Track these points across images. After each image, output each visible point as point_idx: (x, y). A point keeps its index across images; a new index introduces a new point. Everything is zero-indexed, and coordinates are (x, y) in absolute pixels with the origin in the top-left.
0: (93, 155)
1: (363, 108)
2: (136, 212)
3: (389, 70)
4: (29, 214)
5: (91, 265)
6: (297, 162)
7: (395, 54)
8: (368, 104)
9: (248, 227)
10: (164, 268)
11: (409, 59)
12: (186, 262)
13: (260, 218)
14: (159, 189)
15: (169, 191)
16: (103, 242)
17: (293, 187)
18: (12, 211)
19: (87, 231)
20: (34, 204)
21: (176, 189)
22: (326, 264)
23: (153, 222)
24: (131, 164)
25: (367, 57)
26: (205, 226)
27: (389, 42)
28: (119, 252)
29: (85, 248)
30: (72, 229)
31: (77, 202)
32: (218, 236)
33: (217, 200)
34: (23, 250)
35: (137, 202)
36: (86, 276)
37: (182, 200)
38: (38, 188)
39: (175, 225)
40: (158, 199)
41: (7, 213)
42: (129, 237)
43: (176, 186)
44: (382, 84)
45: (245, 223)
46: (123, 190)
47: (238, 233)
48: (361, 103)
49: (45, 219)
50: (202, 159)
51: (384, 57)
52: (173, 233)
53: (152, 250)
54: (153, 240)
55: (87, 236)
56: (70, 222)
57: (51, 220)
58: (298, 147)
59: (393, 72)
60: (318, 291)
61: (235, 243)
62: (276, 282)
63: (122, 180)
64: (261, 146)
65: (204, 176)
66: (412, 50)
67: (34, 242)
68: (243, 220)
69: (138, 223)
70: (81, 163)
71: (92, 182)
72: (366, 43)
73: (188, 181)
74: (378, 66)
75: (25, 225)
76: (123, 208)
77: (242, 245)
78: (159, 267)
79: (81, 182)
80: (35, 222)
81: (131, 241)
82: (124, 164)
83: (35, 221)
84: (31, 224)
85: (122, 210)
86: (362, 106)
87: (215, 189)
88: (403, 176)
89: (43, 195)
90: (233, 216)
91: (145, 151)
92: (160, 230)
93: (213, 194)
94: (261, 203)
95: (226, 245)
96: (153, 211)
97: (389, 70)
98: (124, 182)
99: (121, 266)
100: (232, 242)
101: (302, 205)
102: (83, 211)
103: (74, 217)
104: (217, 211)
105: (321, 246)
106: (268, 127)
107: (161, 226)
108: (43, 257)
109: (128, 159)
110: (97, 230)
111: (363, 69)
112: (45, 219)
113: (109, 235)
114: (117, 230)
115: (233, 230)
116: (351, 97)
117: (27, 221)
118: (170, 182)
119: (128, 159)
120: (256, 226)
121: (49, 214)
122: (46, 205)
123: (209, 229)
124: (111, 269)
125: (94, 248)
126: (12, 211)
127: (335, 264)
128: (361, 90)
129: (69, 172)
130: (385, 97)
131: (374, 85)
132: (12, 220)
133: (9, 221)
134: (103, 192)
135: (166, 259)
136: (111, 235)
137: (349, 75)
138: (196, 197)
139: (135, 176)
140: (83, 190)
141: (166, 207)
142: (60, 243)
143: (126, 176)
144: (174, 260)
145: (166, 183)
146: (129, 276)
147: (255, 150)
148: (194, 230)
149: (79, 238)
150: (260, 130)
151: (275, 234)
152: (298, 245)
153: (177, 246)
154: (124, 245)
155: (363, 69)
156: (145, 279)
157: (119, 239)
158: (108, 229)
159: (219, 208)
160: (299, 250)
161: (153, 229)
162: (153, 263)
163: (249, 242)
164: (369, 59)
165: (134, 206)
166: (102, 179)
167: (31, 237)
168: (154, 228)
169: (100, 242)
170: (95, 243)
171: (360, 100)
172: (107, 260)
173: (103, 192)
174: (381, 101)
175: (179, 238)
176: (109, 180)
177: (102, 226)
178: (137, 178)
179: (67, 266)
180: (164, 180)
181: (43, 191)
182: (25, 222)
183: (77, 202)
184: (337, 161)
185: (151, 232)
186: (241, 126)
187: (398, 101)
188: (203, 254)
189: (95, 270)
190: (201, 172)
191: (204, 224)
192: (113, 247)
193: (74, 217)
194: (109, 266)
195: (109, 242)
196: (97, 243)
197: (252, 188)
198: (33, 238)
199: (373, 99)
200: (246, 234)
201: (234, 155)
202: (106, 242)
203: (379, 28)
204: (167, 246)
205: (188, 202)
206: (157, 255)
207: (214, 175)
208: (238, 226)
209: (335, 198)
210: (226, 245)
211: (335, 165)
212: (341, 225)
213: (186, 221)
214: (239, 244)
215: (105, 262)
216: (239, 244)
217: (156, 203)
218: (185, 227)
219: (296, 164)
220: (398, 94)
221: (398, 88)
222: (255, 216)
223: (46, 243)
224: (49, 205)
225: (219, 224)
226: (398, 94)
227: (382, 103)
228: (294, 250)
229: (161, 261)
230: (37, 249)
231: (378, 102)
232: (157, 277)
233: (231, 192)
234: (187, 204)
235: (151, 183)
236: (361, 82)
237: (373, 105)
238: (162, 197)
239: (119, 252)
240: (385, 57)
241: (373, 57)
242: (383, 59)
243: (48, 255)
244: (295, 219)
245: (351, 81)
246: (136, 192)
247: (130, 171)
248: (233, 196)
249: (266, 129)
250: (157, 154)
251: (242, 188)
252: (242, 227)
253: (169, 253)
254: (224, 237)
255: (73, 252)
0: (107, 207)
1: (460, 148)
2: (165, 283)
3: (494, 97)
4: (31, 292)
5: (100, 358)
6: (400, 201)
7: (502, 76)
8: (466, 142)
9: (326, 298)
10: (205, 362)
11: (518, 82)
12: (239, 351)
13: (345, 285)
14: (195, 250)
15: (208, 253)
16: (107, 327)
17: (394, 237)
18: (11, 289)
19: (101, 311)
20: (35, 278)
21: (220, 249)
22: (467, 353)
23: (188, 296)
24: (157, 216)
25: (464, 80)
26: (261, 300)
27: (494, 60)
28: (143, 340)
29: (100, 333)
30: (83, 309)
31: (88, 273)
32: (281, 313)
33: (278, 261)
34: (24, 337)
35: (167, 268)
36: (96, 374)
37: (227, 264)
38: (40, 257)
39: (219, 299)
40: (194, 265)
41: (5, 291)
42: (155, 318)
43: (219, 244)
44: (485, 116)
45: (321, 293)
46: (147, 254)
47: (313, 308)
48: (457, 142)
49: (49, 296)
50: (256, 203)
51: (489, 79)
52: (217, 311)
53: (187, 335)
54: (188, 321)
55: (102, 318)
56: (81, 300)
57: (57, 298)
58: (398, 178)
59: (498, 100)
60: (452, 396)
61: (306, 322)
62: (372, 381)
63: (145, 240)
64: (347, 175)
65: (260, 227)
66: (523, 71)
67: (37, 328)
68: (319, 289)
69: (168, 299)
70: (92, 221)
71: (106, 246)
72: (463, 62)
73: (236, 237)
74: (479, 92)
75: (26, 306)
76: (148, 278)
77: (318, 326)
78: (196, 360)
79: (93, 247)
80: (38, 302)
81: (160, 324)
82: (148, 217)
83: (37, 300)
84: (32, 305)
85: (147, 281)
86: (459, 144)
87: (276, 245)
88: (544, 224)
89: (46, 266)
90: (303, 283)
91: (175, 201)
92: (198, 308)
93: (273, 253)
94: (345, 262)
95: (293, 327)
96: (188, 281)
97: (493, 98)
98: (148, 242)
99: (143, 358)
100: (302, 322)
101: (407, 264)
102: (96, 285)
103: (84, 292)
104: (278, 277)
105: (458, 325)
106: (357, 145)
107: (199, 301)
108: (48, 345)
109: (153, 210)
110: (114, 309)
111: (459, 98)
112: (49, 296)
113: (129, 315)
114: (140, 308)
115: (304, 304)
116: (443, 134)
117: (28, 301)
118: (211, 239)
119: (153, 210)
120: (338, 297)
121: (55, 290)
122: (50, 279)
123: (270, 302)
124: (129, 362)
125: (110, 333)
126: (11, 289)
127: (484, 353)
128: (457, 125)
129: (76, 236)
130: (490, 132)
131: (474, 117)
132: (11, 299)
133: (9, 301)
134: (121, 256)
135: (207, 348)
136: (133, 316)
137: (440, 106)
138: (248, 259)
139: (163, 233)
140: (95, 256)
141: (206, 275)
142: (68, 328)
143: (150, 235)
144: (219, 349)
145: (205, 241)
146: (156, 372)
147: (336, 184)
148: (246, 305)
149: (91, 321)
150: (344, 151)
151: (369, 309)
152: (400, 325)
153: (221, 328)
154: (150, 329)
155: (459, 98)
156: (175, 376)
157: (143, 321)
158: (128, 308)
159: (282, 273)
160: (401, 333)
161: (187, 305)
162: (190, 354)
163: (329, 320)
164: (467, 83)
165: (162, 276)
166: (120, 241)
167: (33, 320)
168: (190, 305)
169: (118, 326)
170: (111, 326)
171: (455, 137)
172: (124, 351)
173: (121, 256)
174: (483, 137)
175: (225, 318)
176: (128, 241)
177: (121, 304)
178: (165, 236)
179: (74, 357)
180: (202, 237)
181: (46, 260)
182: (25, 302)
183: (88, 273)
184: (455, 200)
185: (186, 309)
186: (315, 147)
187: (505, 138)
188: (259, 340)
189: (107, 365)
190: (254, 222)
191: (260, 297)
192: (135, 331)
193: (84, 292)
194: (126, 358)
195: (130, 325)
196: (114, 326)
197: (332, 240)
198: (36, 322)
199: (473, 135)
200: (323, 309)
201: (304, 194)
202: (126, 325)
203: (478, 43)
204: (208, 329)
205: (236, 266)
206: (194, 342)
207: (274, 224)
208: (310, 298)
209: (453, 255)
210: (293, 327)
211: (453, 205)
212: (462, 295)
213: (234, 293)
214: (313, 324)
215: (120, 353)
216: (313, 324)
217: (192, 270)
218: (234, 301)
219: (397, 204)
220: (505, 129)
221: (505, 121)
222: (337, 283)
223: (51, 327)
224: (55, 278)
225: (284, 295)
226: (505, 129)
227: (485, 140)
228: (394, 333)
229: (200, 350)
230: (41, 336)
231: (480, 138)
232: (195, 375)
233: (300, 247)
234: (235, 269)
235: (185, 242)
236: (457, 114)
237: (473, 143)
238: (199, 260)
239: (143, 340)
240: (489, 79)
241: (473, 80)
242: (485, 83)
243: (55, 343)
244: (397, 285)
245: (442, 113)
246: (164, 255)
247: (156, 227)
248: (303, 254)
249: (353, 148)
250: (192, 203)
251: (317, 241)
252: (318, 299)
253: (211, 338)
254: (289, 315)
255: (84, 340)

*REQUIRED WORK*: Reproduce the lines above, starting at the first one and ending at the one containing "24: (131, 164)", and substitute "0-indexed" for "zero-indexed" while leaving everything else unchanged.

*CORRECT ANSWER*:
Track these points across images. After each image, output each visible point as point_idx: (x, y). A point keeps its index across images; a new index introduces a new point. Everything is 0-indexed, and coordinates are (x, y) in absolute pixels with the origin in the top-left.
0: (93, 155)
1: (363, 108)
2: (136, 212)
3: (389, 70)
4: (29, 214)
5: (91, 265)
6: (297, 162)
7: (395, 54)
8: (368, 104)
9: (248, 227)
10: (164, 268)
11: (409, 59)
12: (186, 262)
13: (260, 218)
14: (159, 189)
15: (169, 191)
16: (103, 242)
17: (293, 187)
18: (12, 211)
19: (87, 231)
20: (34, 204)
21: (176, 189)
22: (326, 264)
23: (153, 222)
24: (131, 164)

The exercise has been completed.